TASK INSTRUCTIONS —
Return the records exactly as they stand, and keep the pictures out of the copy.

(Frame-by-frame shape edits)

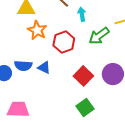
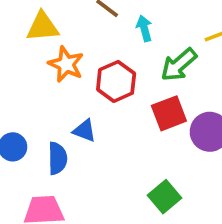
blue semicircle: (23, 66) -> (57, 158), moved, turned -90
red square: (83, 76) -> (169, 113), moved, turned 30

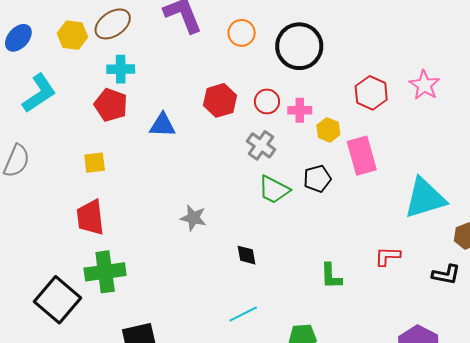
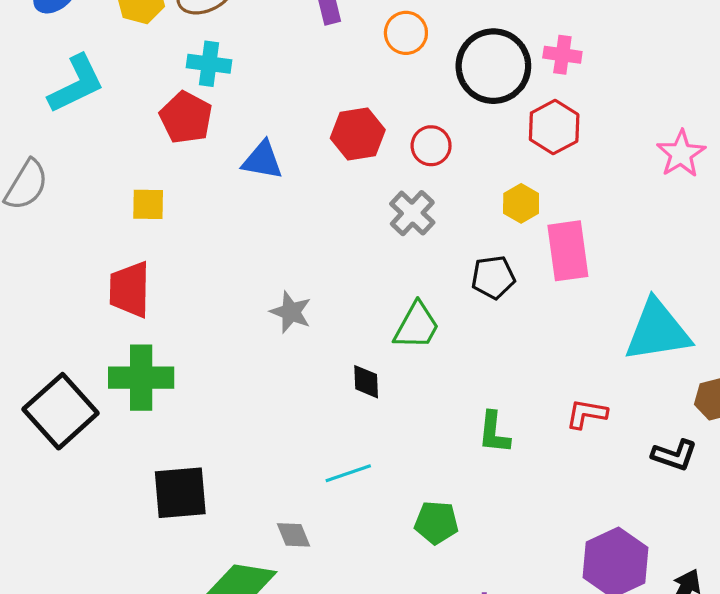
red hexagon: (371, 93) -> (554, 127), moved
pink cross: (300, 110) -> (562, 55), moved
green trapezoid: (274, 190) -> (417, 326), moved, turned -96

OUTPUT OF THE TASK —
blue semicircle: (23, 66) -> (57, 158), moved, turned -90
red square: (83, 76) -> (169, 113), moved, turned 30

red hexagon: (371, 93) -> (554, 127), moved
pink cross: (300, 110) -> (562, 55), moved
green trapezoid: (274, 190) -> (417, 326), moved, turned -96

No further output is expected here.